Aim of the exercise.
Output only how many lines below contain "vikitox".
(Entries supplied)
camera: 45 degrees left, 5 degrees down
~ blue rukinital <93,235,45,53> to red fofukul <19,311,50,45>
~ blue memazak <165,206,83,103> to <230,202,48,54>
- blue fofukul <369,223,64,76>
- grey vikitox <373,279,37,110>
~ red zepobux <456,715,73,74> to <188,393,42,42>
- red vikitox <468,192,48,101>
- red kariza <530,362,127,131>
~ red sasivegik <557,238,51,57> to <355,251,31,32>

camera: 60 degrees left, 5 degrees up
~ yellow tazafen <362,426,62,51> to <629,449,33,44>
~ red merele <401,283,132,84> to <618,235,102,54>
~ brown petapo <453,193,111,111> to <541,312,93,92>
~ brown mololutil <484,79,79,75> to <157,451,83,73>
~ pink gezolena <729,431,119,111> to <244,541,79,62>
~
(End Entries supplied)
(Entries supplied)
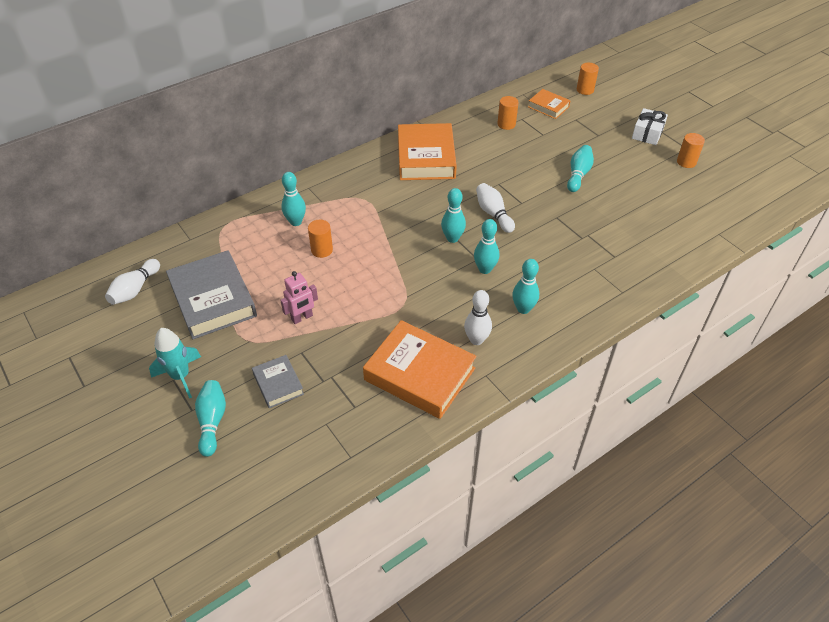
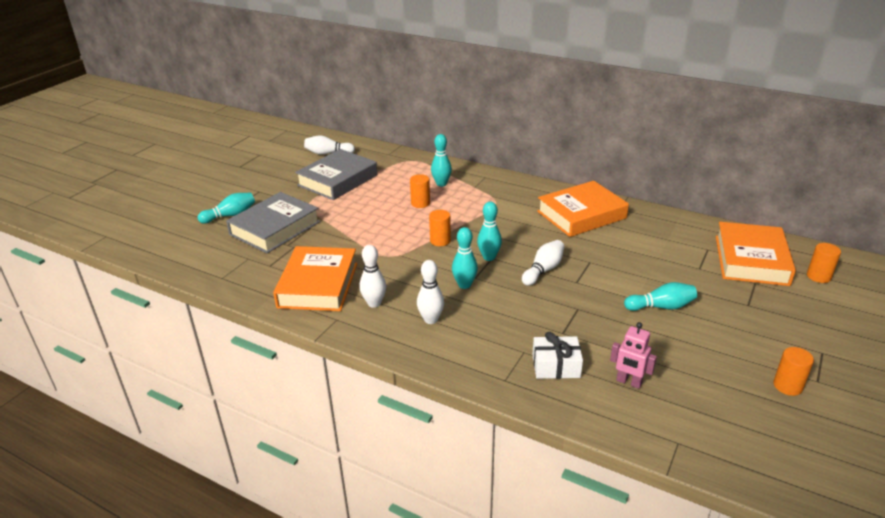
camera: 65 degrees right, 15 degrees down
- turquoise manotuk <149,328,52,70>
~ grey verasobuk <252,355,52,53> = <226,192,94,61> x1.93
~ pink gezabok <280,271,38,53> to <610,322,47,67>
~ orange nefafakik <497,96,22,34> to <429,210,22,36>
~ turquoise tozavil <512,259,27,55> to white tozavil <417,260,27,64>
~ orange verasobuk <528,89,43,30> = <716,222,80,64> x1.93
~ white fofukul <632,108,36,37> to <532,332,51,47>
(End Entries supplied)
(Entries supplied)
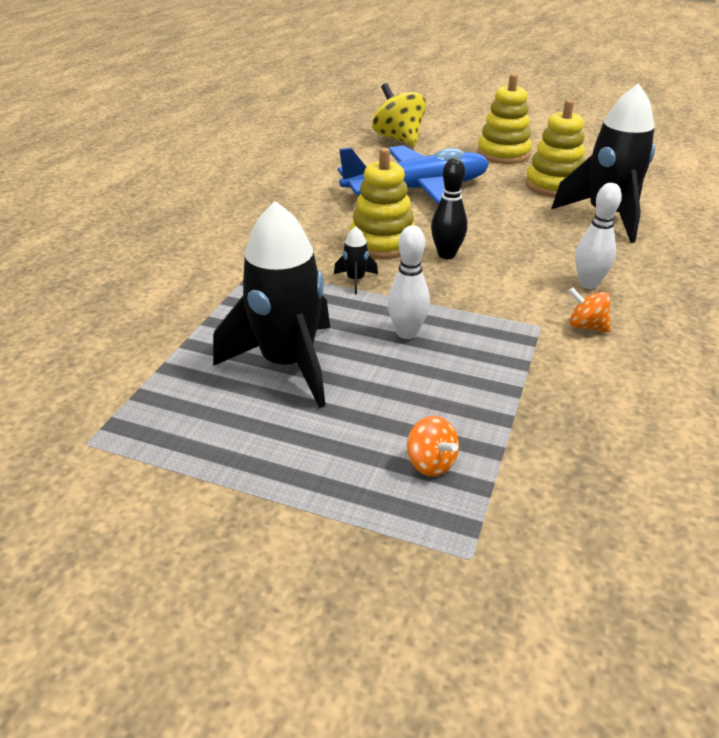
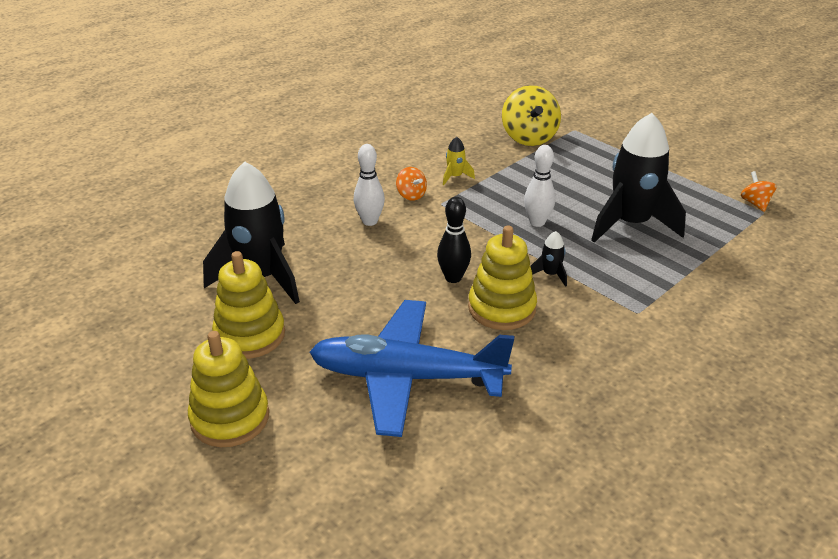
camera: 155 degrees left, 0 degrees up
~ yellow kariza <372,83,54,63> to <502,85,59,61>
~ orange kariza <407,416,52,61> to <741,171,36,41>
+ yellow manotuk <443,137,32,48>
(End Entries supplied)
Answer box.
2